### Activity
What is the number of lines in the entries that contain the word "FILT"? Answer with that figure alone.

### Information given
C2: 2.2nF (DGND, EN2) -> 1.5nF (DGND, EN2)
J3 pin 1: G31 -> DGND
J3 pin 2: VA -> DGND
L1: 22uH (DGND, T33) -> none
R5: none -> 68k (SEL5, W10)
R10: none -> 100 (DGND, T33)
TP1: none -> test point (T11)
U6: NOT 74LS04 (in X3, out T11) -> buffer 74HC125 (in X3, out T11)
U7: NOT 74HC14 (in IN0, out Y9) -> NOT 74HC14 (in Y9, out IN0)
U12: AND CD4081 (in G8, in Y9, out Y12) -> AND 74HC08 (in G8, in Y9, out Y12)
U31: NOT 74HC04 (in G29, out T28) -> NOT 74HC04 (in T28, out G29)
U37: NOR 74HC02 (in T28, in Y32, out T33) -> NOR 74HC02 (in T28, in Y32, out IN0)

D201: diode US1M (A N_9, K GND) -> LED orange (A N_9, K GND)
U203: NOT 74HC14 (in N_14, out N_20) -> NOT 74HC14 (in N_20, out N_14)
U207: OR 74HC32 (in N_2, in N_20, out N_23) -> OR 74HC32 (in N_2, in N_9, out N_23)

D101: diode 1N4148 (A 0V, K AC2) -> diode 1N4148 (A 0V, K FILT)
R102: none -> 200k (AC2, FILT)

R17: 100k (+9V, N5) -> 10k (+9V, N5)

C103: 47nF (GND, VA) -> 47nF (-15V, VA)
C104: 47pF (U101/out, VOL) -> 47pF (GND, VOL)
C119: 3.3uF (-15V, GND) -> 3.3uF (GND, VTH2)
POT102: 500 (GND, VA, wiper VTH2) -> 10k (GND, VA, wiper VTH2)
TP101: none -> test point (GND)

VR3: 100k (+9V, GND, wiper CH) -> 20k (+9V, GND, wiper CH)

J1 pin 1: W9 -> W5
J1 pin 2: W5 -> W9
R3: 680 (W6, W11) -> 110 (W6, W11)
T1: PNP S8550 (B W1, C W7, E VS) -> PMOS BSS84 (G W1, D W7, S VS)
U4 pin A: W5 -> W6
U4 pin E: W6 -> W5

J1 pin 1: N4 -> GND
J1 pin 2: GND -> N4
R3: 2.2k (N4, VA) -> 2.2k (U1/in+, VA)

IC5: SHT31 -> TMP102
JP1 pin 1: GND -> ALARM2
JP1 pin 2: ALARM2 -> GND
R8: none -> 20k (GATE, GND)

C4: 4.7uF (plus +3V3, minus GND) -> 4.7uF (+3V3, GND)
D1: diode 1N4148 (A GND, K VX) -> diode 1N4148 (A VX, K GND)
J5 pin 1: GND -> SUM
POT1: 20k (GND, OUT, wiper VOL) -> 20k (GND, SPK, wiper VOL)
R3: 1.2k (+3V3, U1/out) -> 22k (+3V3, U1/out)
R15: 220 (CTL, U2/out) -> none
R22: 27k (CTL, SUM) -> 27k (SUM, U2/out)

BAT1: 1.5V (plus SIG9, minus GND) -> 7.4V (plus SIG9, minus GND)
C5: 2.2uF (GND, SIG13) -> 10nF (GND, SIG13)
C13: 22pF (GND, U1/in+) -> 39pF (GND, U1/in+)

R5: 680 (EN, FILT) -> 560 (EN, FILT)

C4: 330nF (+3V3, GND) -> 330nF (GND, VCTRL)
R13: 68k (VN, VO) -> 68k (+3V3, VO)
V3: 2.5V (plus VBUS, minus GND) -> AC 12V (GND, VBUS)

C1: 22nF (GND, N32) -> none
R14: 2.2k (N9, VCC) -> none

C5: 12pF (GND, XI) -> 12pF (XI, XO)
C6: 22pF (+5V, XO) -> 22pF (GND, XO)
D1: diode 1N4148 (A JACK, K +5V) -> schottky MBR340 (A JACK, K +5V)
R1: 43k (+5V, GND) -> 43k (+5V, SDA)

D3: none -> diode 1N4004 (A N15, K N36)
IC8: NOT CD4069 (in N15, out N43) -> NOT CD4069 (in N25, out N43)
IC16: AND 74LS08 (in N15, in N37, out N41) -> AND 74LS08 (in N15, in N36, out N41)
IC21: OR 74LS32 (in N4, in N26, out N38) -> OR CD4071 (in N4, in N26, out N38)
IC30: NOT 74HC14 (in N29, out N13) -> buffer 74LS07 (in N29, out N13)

### Response
3